[[ DATA FOR THE TASK, beginning ]]

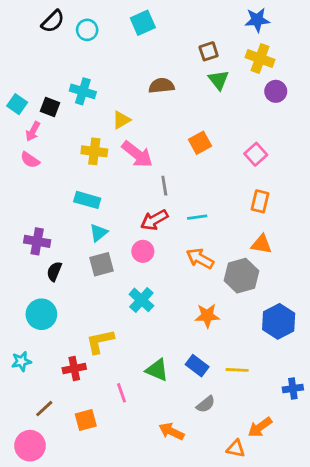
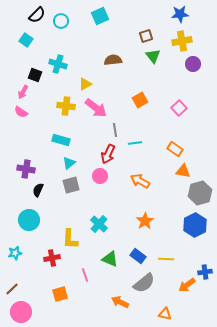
yellow cross: (260, 58) -> (182, 41), turned -30
cyan square: (17, 104) -> (26, 40), moved
orange rectangle: (260, 201) -> (175, 149), moved, turned -70
cyan line: (197, 217) -> (135, 143), moved
red arrow: (154, 220) -> (108, 154), turned -36
gray hexagon: (241, 276) -> (200, 193), moved
cyan cross: (141, 300) -> (99, 224), moved
orange star: (207, 316) -> (145, 221), turned -30
yellow L-shape: (100, 341) -> (70, 239), turned -75
gray semicircle: (206, 404) -> (144, 283), size x1.6
brown line: (44, 409) -> (12, 289), moved
orange arrow: (260, 427) -> (187, 285), moved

[[ DATA FOR THE TASK, end ]]

- **WHAT IS BEING ASKED**
The answer should be a single number: the count of lines in the records that hold the string "moved".

- **EXERCISE RESULT**
7